> [PROVIDED ENTRIES]

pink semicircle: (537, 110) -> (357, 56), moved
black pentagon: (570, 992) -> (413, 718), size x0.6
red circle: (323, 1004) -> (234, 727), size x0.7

==

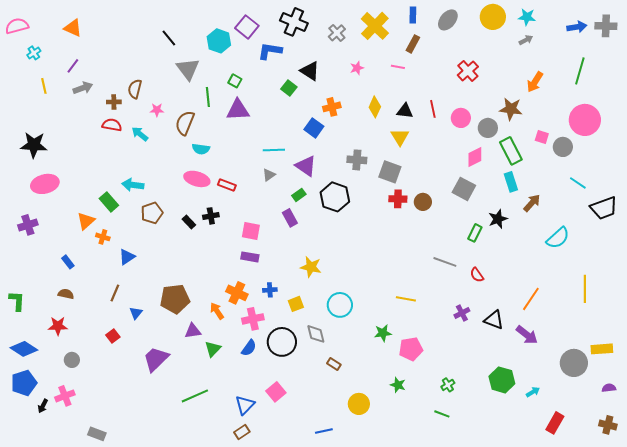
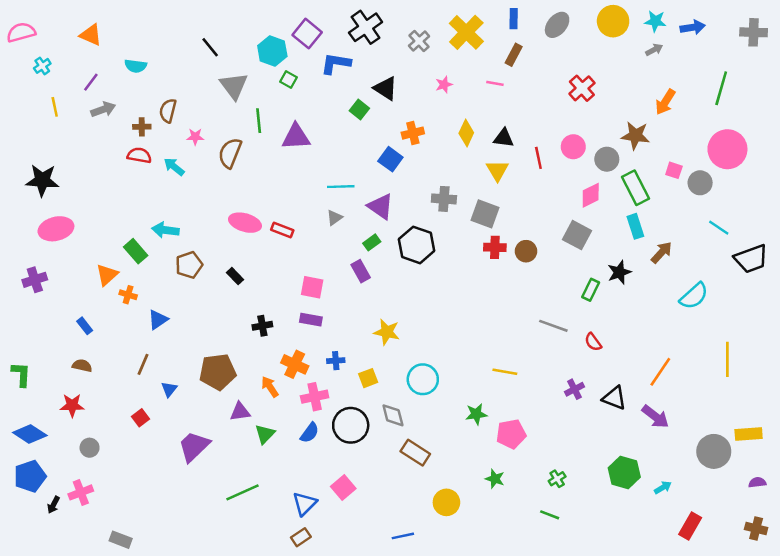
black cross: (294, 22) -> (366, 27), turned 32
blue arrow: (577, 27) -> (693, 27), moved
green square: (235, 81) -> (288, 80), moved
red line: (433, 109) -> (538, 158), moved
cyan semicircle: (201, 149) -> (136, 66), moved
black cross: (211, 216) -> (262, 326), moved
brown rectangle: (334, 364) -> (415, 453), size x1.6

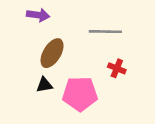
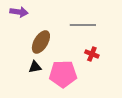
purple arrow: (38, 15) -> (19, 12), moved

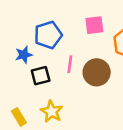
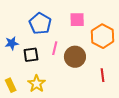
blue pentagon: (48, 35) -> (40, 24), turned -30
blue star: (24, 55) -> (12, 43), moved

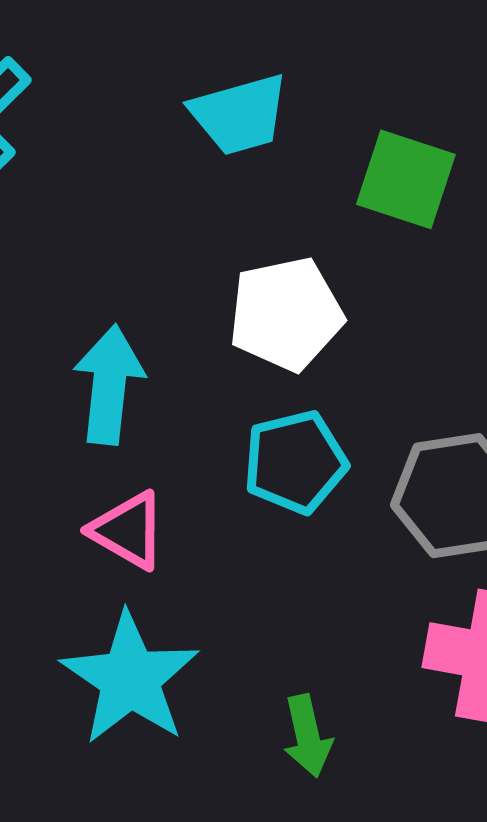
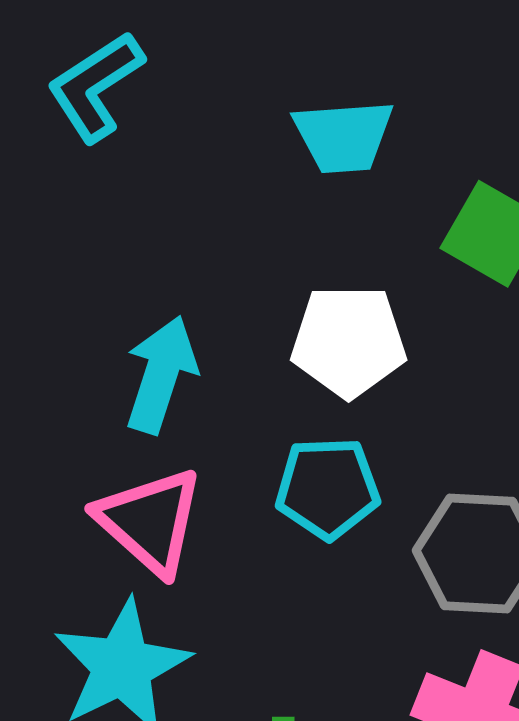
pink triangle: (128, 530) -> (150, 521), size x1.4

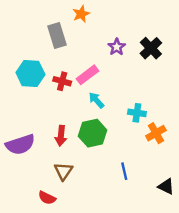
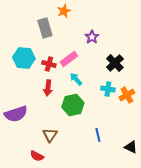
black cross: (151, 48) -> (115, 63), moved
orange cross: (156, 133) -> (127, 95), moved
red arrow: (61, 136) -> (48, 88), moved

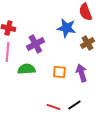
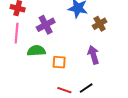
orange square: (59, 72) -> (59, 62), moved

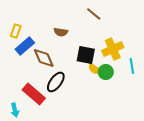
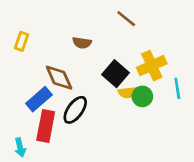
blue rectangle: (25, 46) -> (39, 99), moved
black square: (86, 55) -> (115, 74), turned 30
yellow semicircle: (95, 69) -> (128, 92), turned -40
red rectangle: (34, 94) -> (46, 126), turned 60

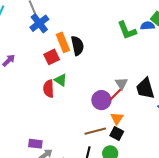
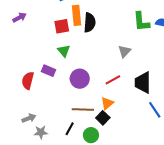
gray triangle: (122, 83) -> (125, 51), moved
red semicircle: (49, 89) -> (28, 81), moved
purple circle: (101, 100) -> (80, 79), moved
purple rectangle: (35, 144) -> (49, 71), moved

--

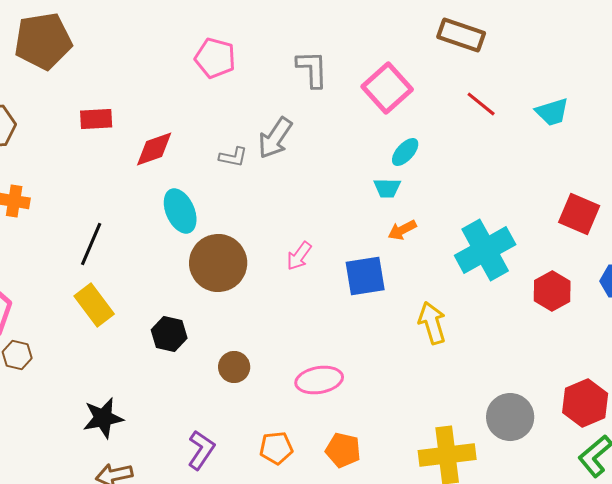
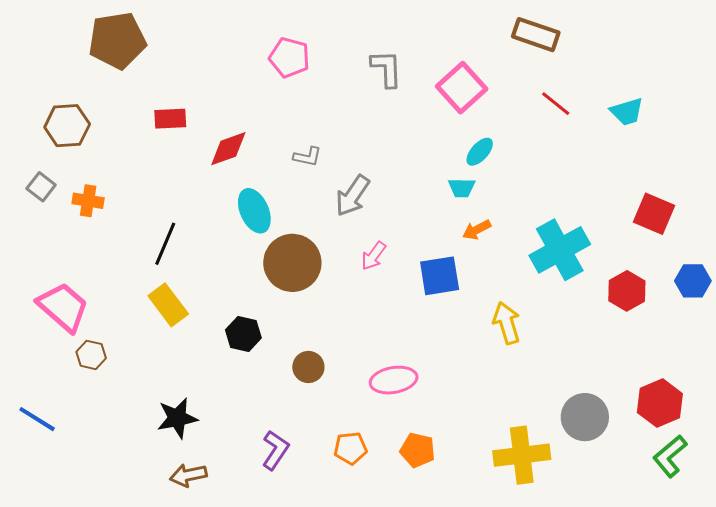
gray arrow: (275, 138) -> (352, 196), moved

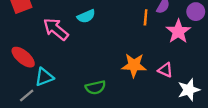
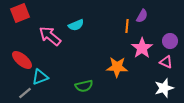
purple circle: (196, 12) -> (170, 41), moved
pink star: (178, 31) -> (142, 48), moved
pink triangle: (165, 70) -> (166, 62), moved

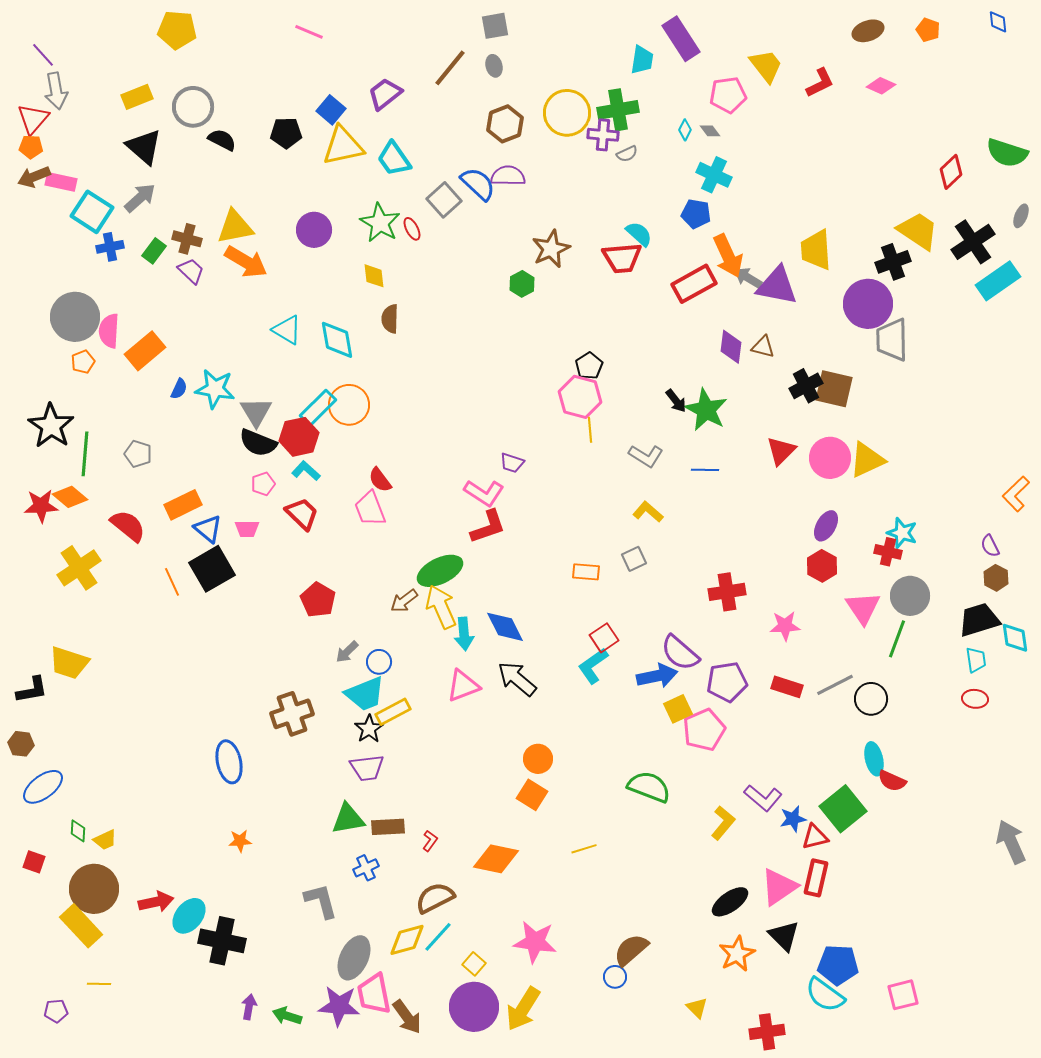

> [TASK STATEMENT]
The word to look for is "cross"; copy out every line of the entries that holds it.

> [ANSWER TO THIS PROBLEM]
black cross: (294, 22) -> (366, 27), turned 32
black cross: (211, 216) -> (262, 326), moved
black cross: (151, 48) -> (115, 63), moved
orange cross: (156, 133) -> (127, 95), moved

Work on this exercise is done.